§ Task instructions
Given the listing below, write out exactly the lines starting with the line that has "M1: motor 12V" and going on through the line that has "Q3: NPN (B SIG19, C", both kept.

§ Given data
========
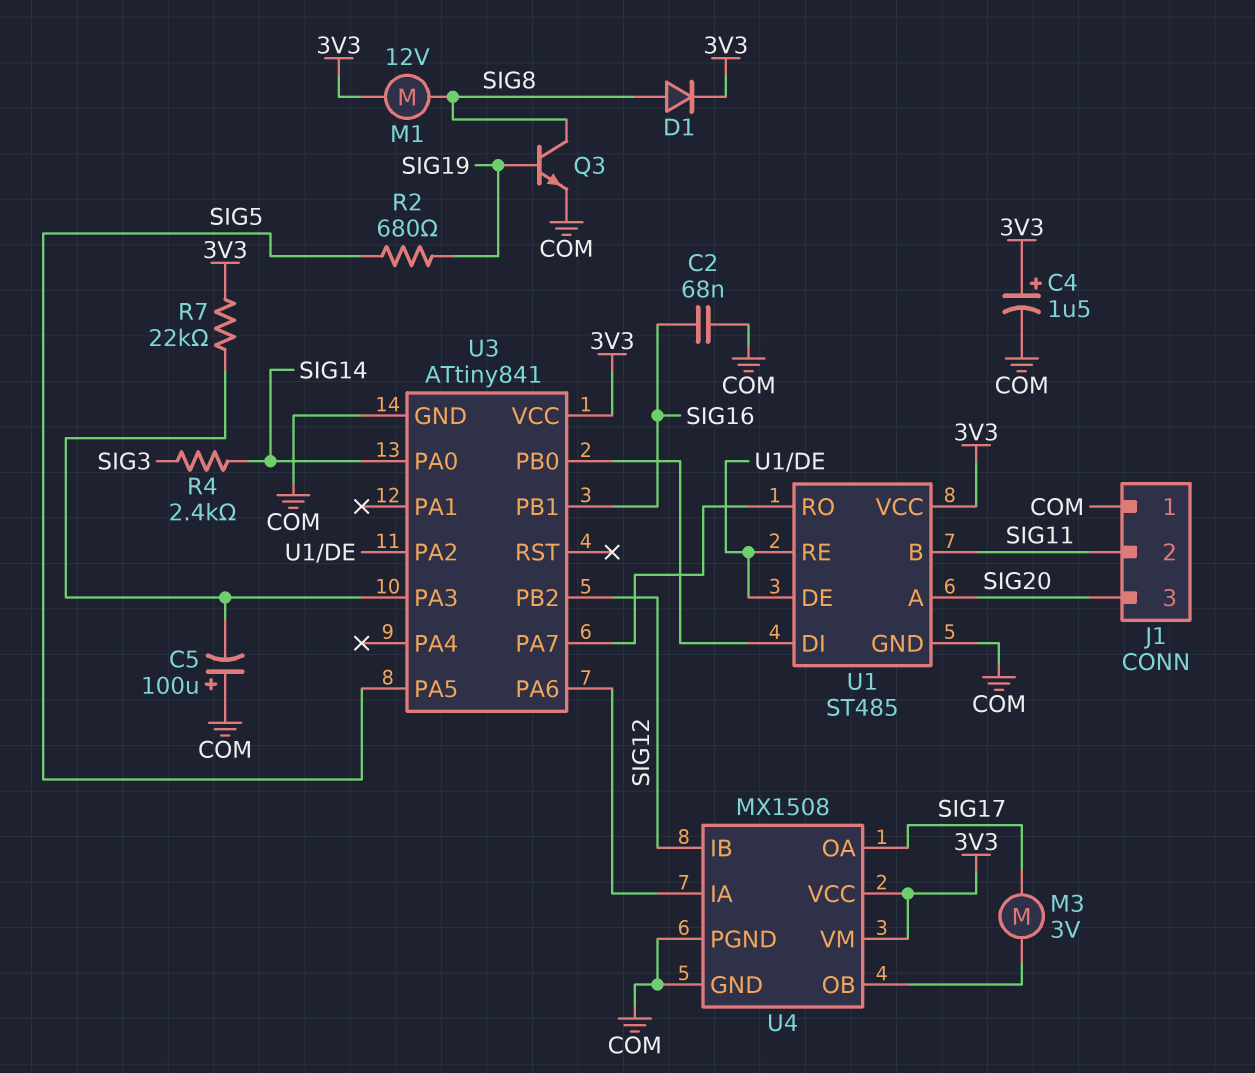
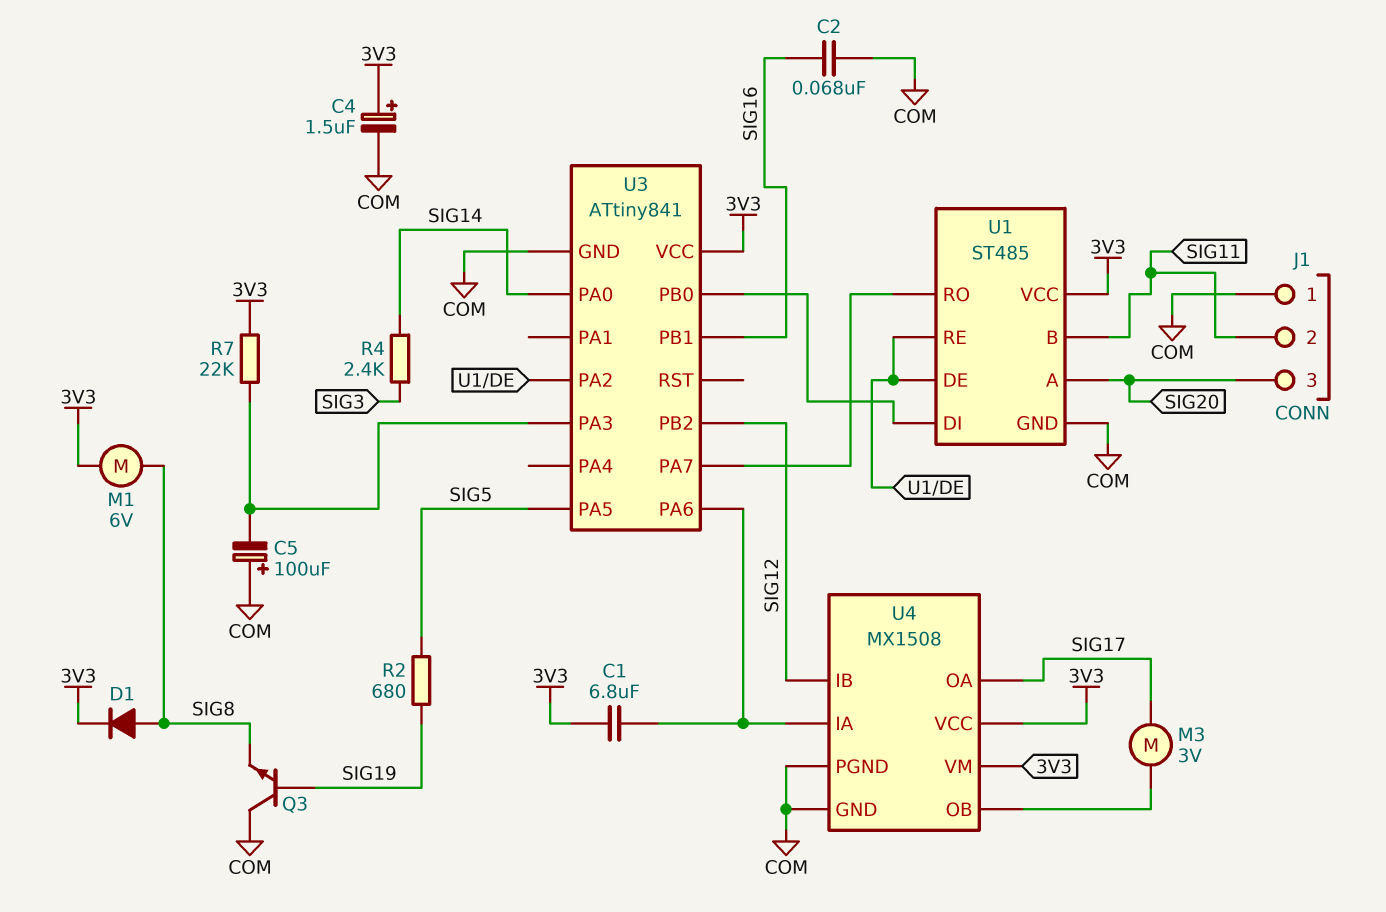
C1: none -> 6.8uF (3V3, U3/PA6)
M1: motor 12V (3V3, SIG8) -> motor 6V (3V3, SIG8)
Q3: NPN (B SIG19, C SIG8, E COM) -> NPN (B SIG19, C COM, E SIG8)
========
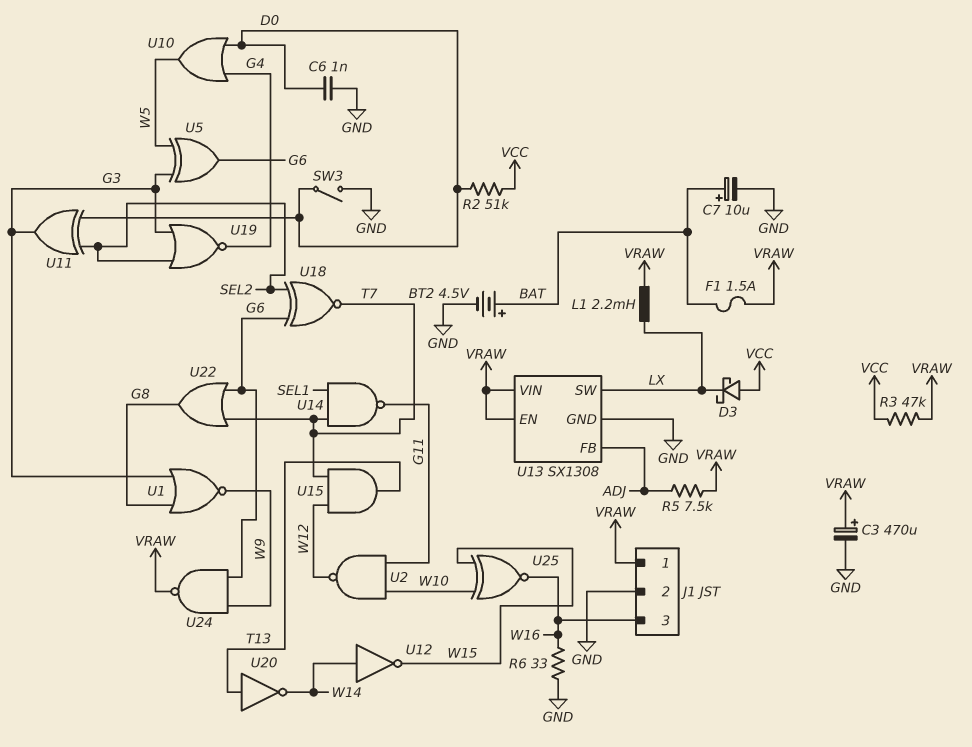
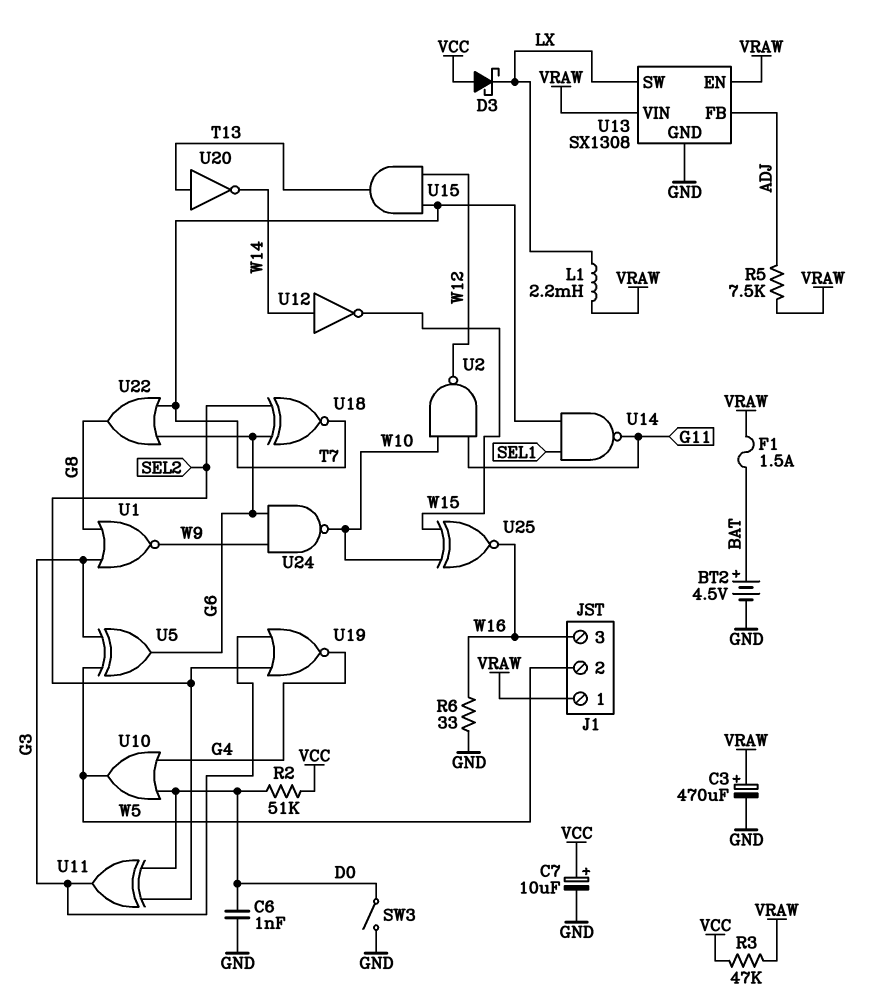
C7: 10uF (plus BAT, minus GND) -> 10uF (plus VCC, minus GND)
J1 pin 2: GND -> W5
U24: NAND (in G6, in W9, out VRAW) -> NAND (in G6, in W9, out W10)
========
§ Solved problem
M1: motor 12V (3V3, SIG8) -> motor 6V (3V3, SIG8)
Q3: NPN (B SIG19, C SIG8, E COM) -> NPN (B SIG19, C COM, E SIG8)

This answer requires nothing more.